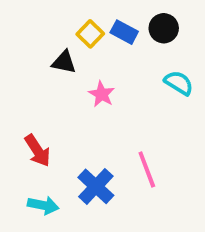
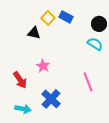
black circle: (164, 28) -> (99, 24), moved
pink star: (102, 94) -> (43, 66), moved
pink line: (147, 170) -> (88, 82), moved

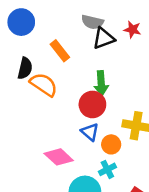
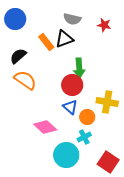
black triangle: (104, 38) -> (64, 39), moved
black semicircle: (25, 68) -> (18, 56), turned -144
orange semicircle: (44, 84) -> (25, 80), moved

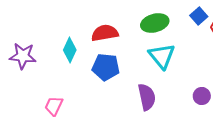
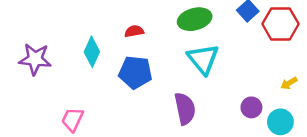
red semicircle: (105, 33) -> (134, 31), size x0.6

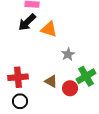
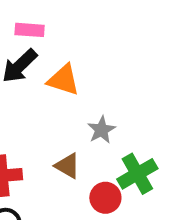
brown triangle: (51, 81) -> (67, 166), moved

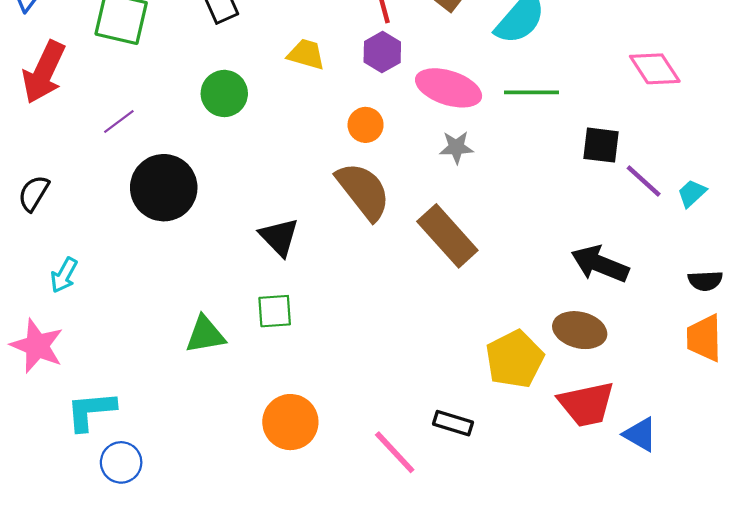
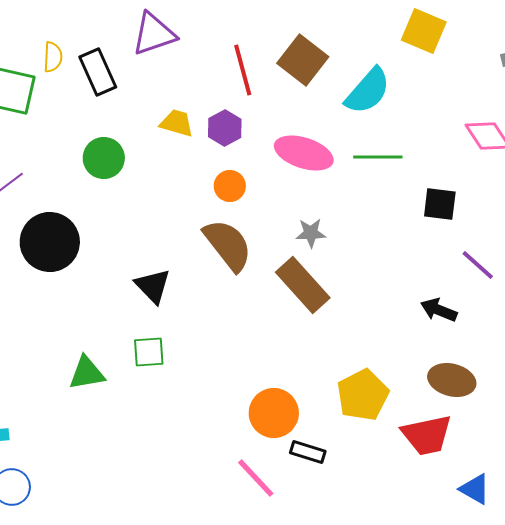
purple hexagon: (382, 52) -> (225, 128), moved
gray star: (456, 147) -> (311, 233), moved
purple line: (644, 181) -> (478, 265), moved
black arrow: (600, 264) -> (439, 310), size x0.7
brown ellipse: (580, 330) -> (452, 380), moved
orange circle: (290, 422) -> (274, 413), moved
blue triangle: (640, 434) -> (475, 489), moved

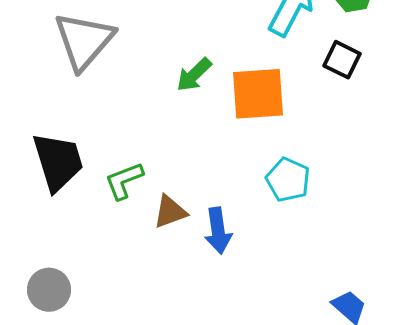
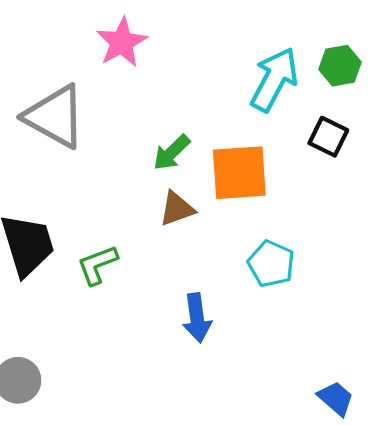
gray triangle: (84, 41) -> (55, 117), turned -42
brown triangle: (170, 212) -> (177, 209), moved

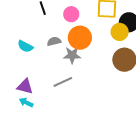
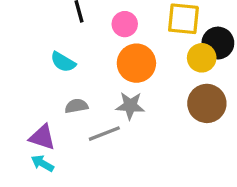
gray semicircle: (54, 41) -> (76, 106), moved
cyan semicircle: (25, 46) -> (63, 62), moved
gray star: (72, 55) -> (130, 106), moved

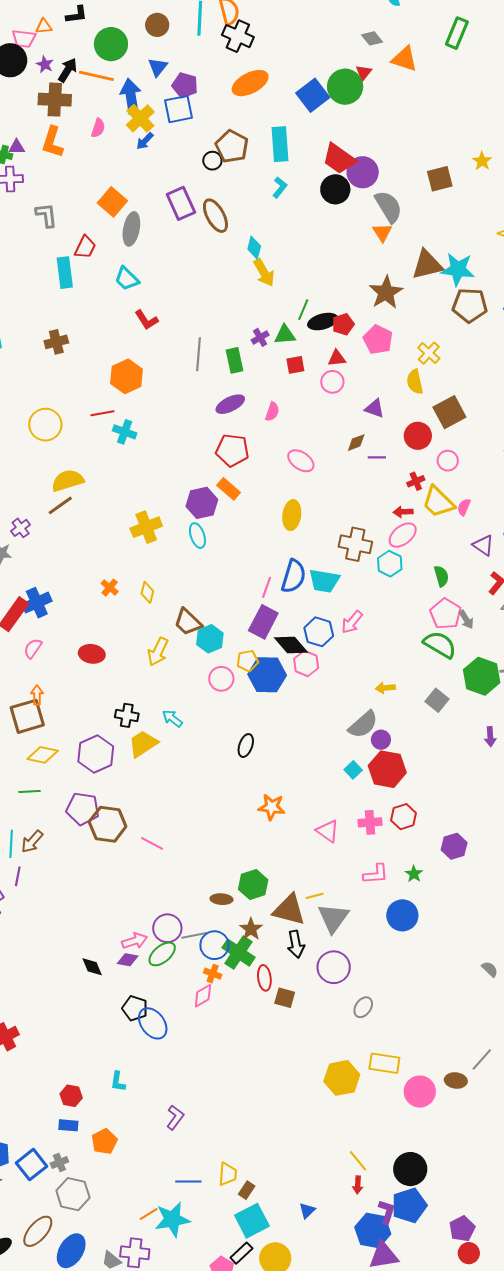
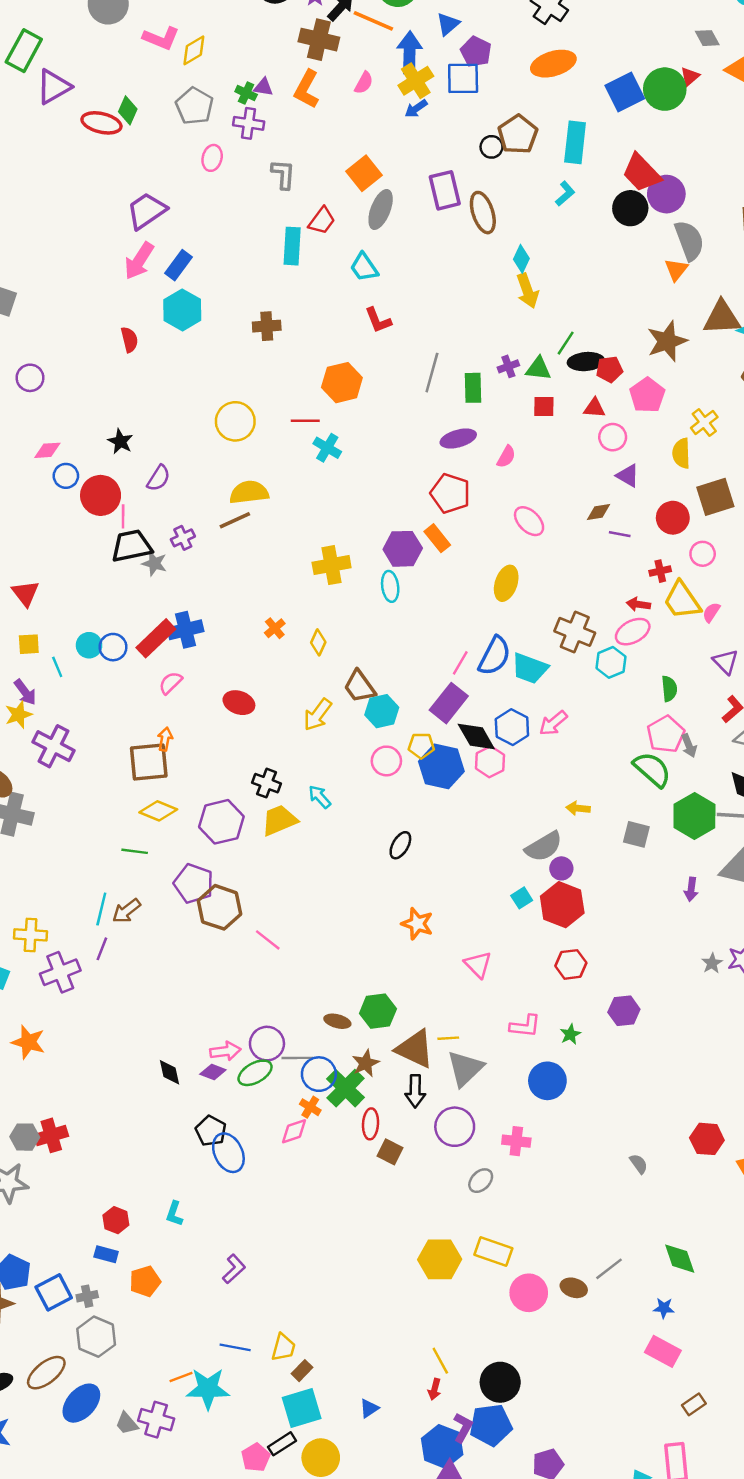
pink circle: (332, 382) -> (613, 437), moved
gray square: (437, 700) -> (636, 834), turned -35
pink cross: (370, 822) -> (516, 1141), moved

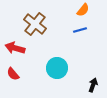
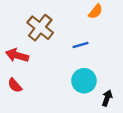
blue line: (80, 30) -> (81, 45), moved
cyan circle: (57, 68) -> (84, 81), moved

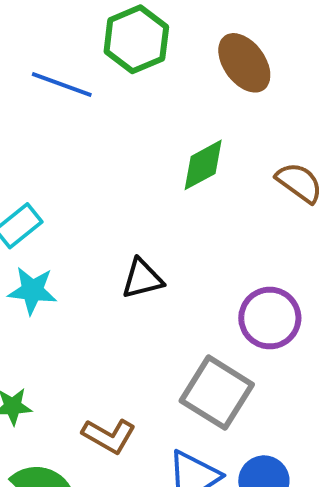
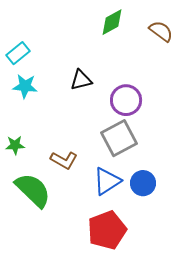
purple circle: (270, 318) -> (126, 100), moved
gray square: (217, 393) -> (119, 138), turned 30

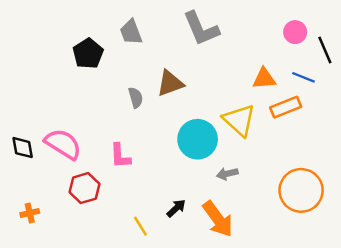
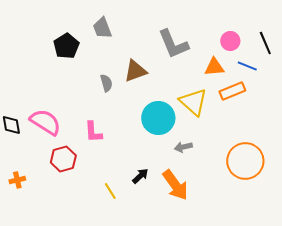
gray L-shape: (201, 29) -> (173, 44), moved
pink circle: (295, 32) -> (230, 41), moved

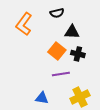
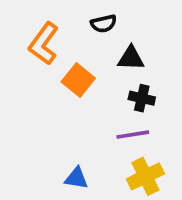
orange square: (57, 51) -> (78, 80), moved
purple line: (61, 74) -> (133, 135), moved

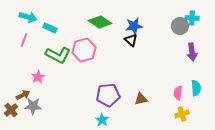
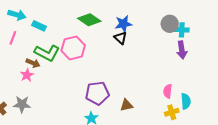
cyan cross: (192, 18) -> (182, 30), moved
cyan semicircle: (196, 88) -> (186, 101), moved
brown arrow: (23, 95) -> (33, 63), moved, turned 48
brown triangle: (141, 99) -> (126, 105), moved

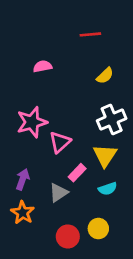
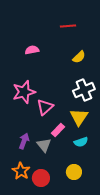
purple arrow: (23, 179) -> (24, 141), moved
gray triangle: (58, 193) -> (44, 145), turned -35
orange star: (23, 213) -> (21, 171), moved
red circle: (68, 237) -> (41, 178), moved

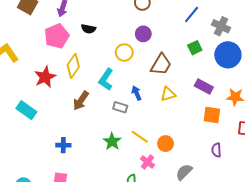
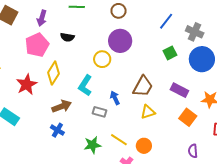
purple circle: (143, 34) -> (120, 41), size x1.5
brown trapezoid: (161, 65) -> (143, 86), moved
yellow triangle: (168, 94) -> (148, 112), moved
brown arrow: (81, 101) -> (62, 106), turned -144
orange square: (212, 115) -> (188, 117), turned 30
green star: (112, 141) -> (92, 145), turned 30
blue cross: (63, 145) -> (57, 130), moved, turned 32

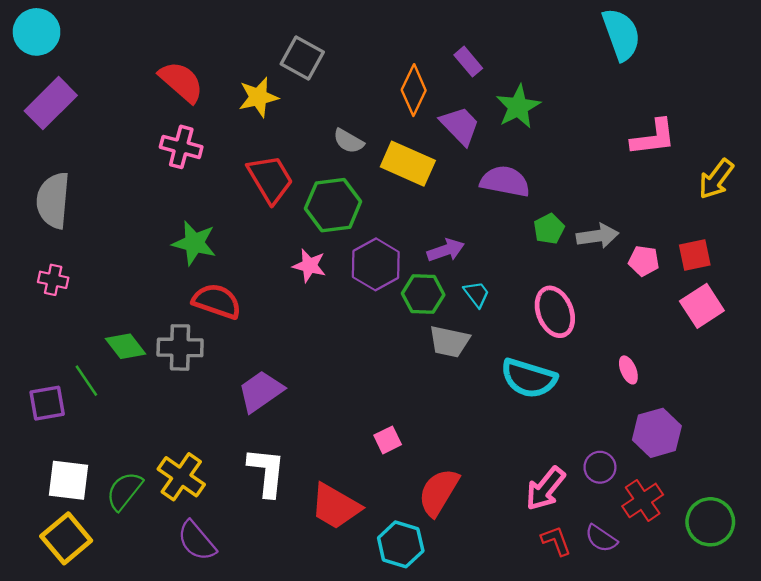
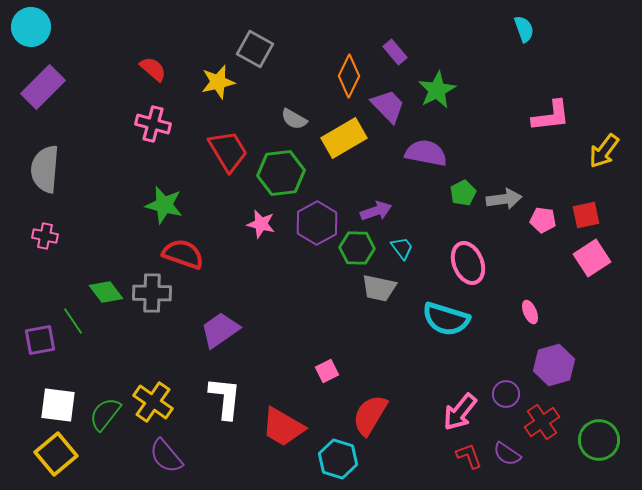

######

Show the lines where the word "triangle" appears in the entries.

black triangle: (104, 38) -> (64, 39), moved
brown triangle: (51, 81) -> (67, 166), moved
blue triangle: (640, 434) -> (475, 489), moved
gray triangle: (84, 41) -> (55, 117), turned -42
brown triangle: (170, 212) -> (177, 209), moved
brown triangle: (141, 99) -> (126, 105), moved
gray triangle: (58, 193) -> (44, 145), turned -35
yellow triangle: (168, 94) -> (148, 112), moved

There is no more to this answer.